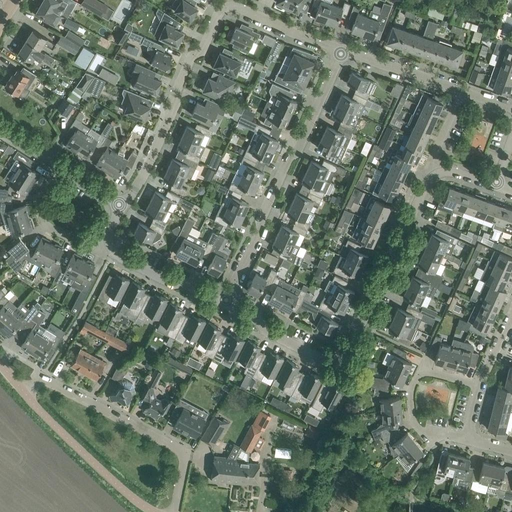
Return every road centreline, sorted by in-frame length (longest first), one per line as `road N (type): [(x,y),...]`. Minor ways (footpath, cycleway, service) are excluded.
road 1 (residential): [(436,173),(425,179),(347,346),(333,359),(281,344),(222,304)]
road 2 (residential): [(222,304),(344,48)]
road 3 (residential): [(20,391),(41,371),(185,448),(174,511)]
road 4 (residential): [(116,199),(145,170),(186,59),(222,8)]
road 5 (residential): [(152,511),(92,466),(20,391)]
road 6 (residential): [(478,386),(420,367),(408,391),(416,426),(469,435)]
road 7 (residential): [(222,304),(184,281),(149,279),(102,248)]
road 8 (residential): [(344,48),(230,2),(222,8)]
road 9 (residential): [(462,90),(344,48)]
road 10 (residential): [(102,248),(49,217),(41,199),(53,161)]
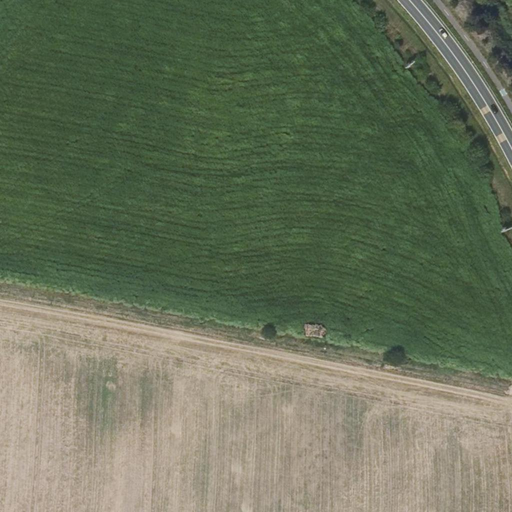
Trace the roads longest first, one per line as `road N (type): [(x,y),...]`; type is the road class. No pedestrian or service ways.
road 1 (track): [(0,288),(511,391)]
road 2 (primary): [(511,149),(409,0)]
========
* **PROBLEM TO SOLVE**
Reproduce the data from the beginning through the line containing "road 3 (residential): [(20,391),(41,371),(185,448),(174,511)]", swapping "in-frame length" for "length within the frame" and leaving everything else unchanged. Omit the pictures.

* **REPLY**
Return every road centreline, sorted by length within the frame (longest first), one per line as `road N (type): [(x,y),...]`. Minor ways (footpath, cycleway, service) are excluded.
road 1 (residential): [(436,173),(425,179),(347,346),(333,359),(281,344),(222,304)]
road 2 (residential): [(222,304),(344,48)]
road 3 (residential): [(20,391),(41,371),(185,448),(174,511)]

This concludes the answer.